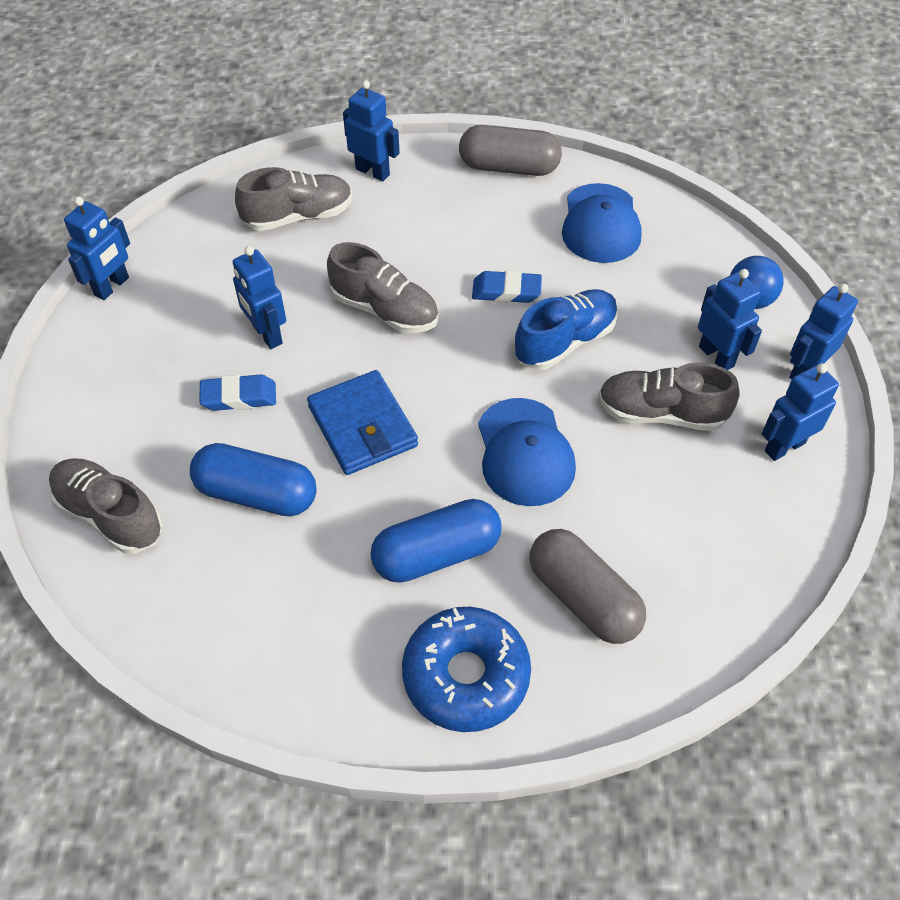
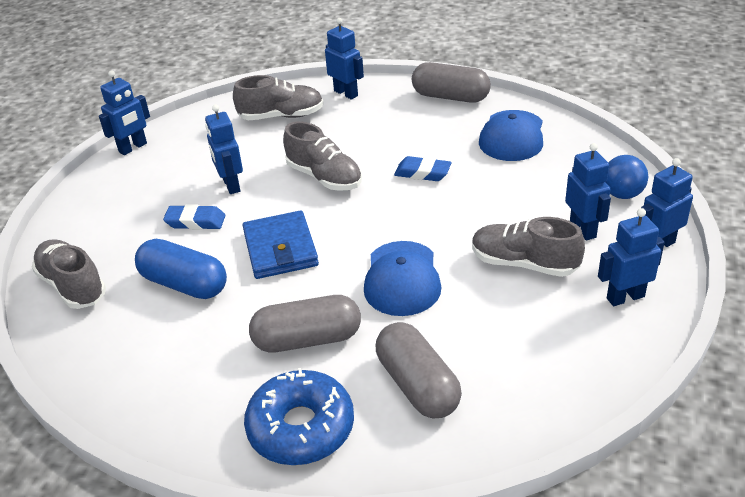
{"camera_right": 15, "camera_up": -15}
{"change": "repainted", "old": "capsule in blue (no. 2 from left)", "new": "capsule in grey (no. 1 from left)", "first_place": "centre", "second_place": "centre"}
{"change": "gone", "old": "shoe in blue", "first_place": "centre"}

## The problem:
Starting at the line with "in blue (no.", print each remaining line of the listing above exactly as it appears.

## Task result:
{"change": "repainted", "old": "capsule in blue (no. 2 from left)", "new": "capsule in grey (no. 1 from left)", "first_place": "centre", "second_place": "centre"}
{"change": "gone", "old": "shoe in blue", "first_place": "centre"}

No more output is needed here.